(Version comparison data)

== Segment start ==

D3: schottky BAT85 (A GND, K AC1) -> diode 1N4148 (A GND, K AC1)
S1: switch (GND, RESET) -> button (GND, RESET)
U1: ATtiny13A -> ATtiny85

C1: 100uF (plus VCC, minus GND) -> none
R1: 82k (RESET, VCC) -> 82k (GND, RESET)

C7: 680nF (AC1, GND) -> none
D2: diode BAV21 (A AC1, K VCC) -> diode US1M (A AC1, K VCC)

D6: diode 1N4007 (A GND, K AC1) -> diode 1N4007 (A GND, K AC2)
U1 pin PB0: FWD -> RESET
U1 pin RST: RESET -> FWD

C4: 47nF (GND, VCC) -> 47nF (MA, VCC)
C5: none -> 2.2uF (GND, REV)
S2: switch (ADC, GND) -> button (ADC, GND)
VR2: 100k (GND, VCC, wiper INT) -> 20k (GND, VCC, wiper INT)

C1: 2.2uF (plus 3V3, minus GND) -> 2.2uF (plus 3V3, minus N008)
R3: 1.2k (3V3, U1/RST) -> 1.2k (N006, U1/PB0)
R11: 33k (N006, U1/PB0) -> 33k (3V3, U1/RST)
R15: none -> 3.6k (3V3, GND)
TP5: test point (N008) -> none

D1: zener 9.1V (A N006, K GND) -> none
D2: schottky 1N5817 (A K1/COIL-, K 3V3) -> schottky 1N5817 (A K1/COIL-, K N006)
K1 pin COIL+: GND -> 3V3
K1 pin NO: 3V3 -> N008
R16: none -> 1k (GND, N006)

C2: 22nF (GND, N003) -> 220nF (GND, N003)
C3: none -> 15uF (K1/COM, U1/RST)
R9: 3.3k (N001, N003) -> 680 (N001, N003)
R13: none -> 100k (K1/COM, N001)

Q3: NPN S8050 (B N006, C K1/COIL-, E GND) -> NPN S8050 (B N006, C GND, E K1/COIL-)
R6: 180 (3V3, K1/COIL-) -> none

== Segment end ==

## [WORK TASK]
Write each entry out again, exactly as it reads above.

## [SOLUTION]
D3: schottky BAT85 (A GND, K AC1) -> diode 1N4148 (A GND, K AC1)
S1: switch (GND, RESET) -> button (GND, RESET)
U1: ATtiny13A -> ATtiny85

C1: 100uF (plus VCC, minus GND) -> none
R1: 82k (RESET, VCC) -> 82k (GND, RESET)

C7: 680nF (AC1, GND) -> none
D2: diode BAV21 (A AC1, K VCC) -> diode US1M (A AC1, K VCC)

D6: diode 1N4007 (A GND, K AC1) -> diode 1N4007 (A GND, K AC2)
U1 pin PB0: FWD -> RESET
U1 pin RST: RESET -> FWD

C4: 47nF (GND, VCC) -> 47nF (MA, VCC)
C5: none -> 2.2uF (GND, REV)
S2: switch (ADC, GND) -> button (ADC, GND)
VR2: 100k (GND, VCC, wiper INT) -> 20k (GND, VCC, wiper INT)

C1: 2.2uF (plus 3V3, minus GND) -> 2.2uF (plus 3V3, minus N008)
R3: 1.2k (3V3, U1/RST) -> 1.2k (N006, U1/PB0)
R11: 33k (N006, U1/PB0) -> 33k (3V3, U1/RST)
R15: none -> 3.6k (3V3, GND)
TP5: test point (N008) -> none

D1: zener 9.1V (A N006, K GND) -> none
D2: schottky 1N5817 (A K1/COIL-, K 3V3) -> schottky 1N5817 (A K1/COIL-, K N006)
K1 pin COIL+: GND -> 3V3
K1 pin NO: 3V3 -> N008
R16: none -> 1k (GND, N006)

C2: 22nF (GND, N003) -> 220nF (GND, N003)
C3: none -> 15uF (K1/COM, U1/RST)
R9: 3.3k (N001, N003) -> 680 (N001, N003)
R13: none -> 100k (K1/COM, N001)

Q3: NPN S8050 (B N006, C K1/COIL-, E GND) -> NPN S8050 (B N006, C GND, E K1/COIL-)
R6: 180 (3V3, K1/COIL-) -> none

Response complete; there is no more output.